**Task prompt:** Considering only lines that hold the word "Identify", report how many there are in the listing below, as a single number.

**Raw data:**

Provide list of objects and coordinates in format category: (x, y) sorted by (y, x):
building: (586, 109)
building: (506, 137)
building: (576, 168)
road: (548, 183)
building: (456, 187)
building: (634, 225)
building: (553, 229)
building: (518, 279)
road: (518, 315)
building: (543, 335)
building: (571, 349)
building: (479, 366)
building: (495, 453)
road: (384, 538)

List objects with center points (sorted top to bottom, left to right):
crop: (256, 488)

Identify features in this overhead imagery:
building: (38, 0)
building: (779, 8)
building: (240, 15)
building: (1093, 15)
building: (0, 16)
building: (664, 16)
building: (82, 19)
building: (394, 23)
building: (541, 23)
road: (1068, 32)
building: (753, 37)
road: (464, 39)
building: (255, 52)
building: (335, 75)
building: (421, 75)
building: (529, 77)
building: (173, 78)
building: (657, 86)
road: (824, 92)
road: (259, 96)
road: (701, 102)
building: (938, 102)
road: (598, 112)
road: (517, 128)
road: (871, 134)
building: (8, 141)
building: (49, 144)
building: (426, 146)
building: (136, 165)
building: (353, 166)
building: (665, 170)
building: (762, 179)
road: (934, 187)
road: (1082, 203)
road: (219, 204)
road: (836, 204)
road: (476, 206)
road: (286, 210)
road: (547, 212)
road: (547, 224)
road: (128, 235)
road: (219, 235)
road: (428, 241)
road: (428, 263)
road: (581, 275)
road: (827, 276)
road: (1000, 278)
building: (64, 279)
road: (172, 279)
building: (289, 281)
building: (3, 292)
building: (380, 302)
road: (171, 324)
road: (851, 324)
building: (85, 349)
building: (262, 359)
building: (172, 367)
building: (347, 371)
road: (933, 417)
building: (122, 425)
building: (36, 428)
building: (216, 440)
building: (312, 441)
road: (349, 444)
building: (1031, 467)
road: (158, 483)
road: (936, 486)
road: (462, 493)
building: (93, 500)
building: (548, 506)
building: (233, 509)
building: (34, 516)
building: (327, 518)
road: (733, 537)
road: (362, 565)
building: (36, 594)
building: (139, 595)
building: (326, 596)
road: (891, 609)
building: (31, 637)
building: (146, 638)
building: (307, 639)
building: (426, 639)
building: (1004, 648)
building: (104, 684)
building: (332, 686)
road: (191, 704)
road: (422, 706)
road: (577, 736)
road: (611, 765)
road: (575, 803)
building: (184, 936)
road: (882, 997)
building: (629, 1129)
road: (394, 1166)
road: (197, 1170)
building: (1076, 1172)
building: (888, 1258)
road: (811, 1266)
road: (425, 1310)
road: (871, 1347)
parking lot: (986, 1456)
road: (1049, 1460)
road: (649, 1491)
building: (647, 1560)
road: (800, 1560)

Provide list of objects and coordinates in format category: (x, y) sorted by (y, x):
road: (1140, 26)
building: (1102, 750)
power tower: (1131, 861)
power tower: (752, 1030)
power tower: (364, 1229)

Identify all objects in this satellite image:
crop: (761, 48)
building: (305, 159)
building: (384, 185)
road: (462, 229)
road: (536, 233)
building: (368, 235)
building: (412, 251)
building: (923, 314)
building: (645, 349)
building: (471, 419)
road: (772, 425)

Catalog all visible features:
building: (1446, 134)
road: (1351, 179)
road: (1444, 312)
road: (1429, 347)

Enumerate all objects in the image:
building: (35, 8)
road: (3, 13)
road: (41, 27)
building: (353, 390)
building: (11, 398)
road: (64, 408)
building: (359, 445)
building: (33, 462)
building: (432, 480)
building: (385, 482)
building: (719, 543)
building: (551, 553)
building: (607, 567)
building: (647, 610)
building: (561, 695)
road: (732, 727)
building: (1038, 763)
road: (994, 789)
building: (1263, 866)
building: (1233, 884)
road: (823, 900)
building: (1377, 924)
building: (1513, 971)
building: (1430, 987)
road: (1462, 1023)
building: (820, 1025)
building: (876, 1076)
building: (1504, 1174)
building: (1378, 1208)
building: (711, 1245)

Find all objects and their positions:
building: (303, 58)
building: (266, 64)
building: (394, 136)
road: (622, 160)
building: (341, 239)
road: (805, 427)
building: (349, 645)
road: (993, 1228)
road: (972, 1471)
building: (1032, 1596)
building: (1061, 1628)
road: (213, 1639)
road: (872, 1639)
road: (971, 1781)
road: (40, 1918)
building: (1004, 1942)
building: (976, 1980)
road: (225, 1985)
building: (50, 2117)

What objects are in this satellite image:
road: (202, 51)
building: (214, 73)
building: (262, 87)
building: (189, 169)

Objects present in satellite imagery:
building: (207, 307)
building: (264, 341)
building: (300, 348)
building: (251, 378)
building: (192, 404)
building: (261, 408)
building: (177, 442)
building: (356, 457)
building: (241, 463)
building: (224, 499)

**Written solution:** 2